(TASK)
Using the material below, return exactly the lines between the one holding "D4: none -> diode 1N914 (A GND, K CLK)" and the one holding "R5: 47k (+5V, DIS) -> 47k (+5V, CT)", inclusive, and no others.

(MATERIALS PROVIDED)
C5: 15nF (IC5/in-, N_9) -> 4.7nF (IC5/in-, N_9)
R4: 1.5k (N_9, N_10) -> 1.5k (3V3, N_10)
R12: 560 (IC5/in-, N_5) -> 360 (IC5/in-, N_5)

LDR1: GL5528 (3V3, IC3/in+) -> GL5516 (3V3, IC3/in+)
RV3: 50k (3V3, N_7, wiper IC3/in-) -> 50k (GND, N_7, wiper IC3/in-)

* * *

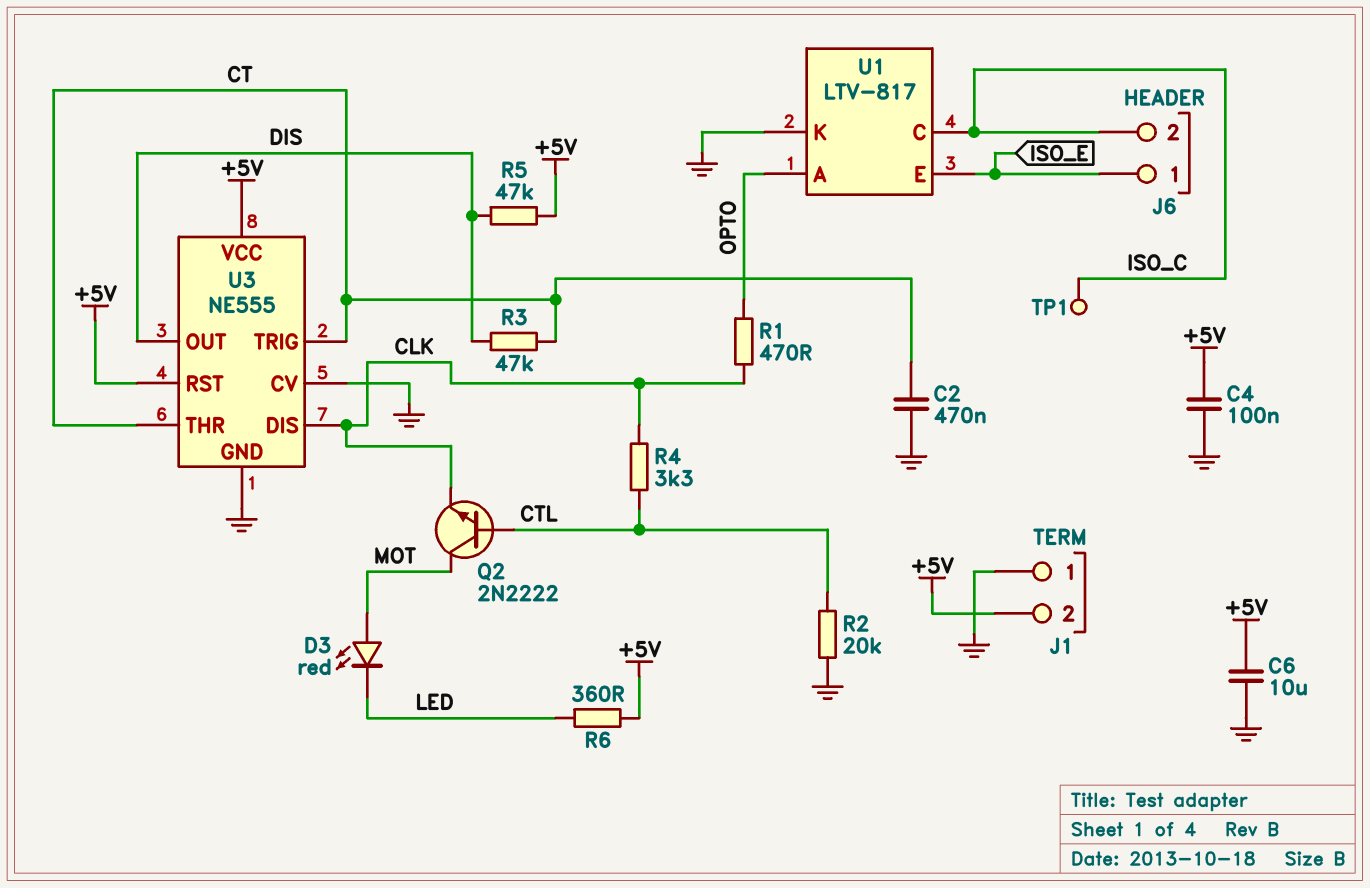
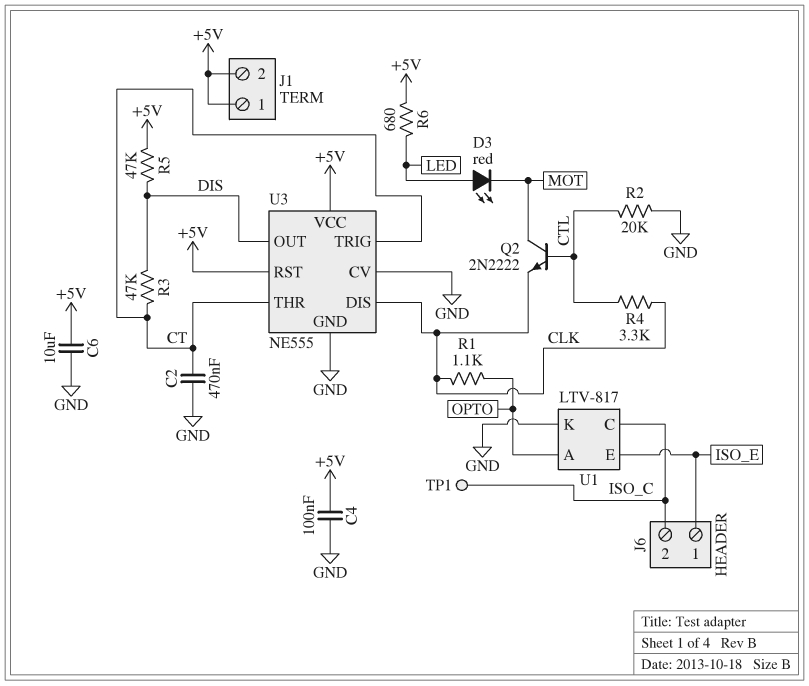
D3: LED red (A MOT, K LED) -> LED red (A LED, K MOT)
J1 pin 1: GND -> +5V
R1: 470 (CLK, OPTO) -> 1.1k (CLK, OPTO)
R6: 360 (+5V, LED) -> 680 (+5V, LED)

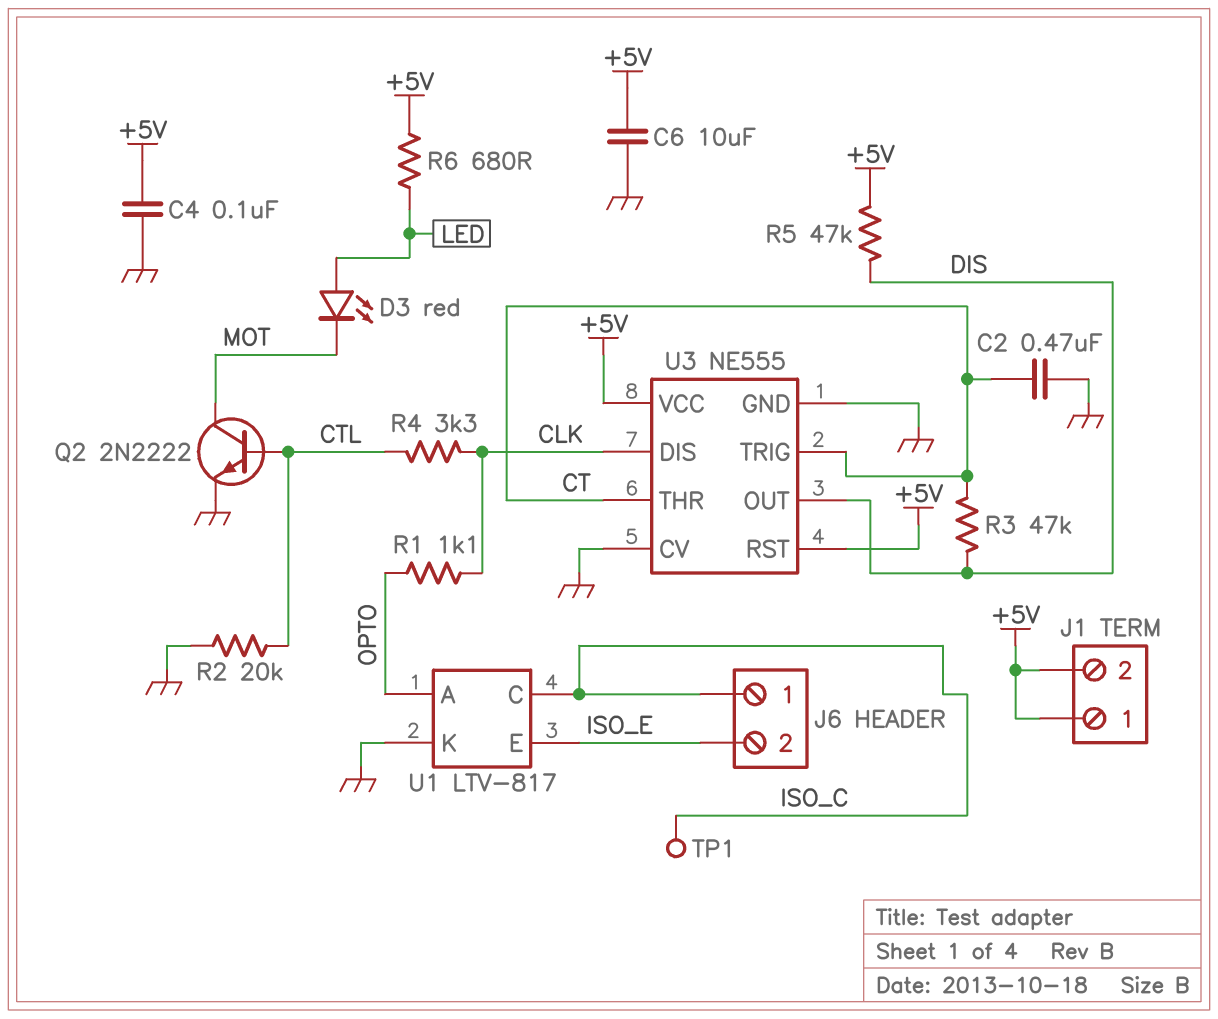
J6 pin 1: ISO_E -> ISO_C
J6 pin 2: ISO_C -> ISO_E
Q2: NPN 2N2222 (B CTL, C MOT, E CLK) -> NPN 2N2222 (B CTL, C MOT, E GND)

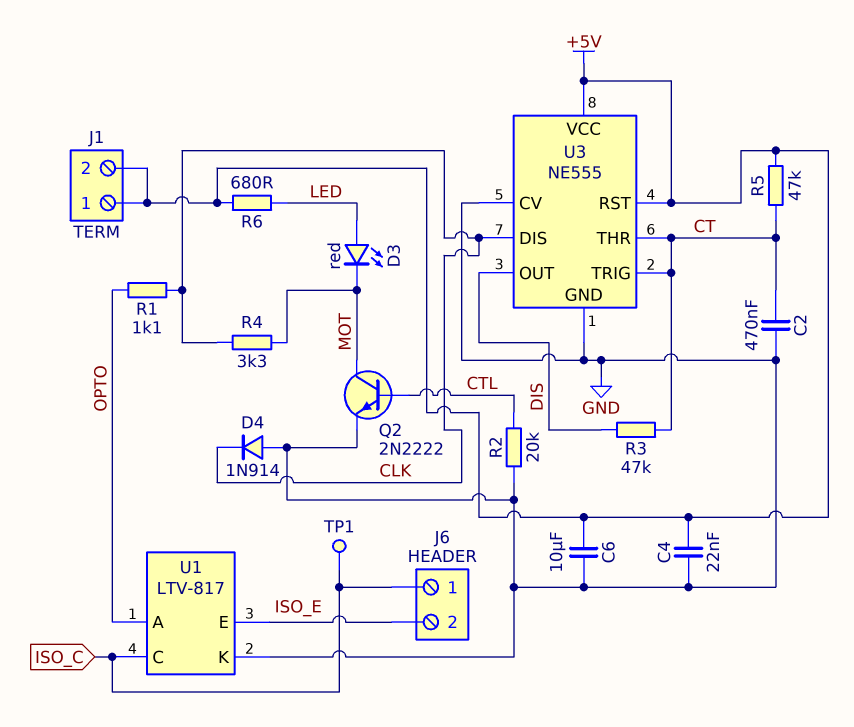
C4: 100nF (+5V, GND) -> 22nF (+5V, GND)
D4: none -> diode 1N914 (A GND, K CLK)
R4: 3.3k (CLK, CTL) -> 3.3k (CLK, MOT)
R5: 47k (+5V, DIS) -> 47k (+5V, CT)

(SOLUTION)
D4: none -> diode 1N914 (A GND, K CLK)
R4: 3.3k (CLK, CTL) -> 3.3k (CLK, MOT)
R5: 47k (+5V, DIS) -> 47k (+5V, CT)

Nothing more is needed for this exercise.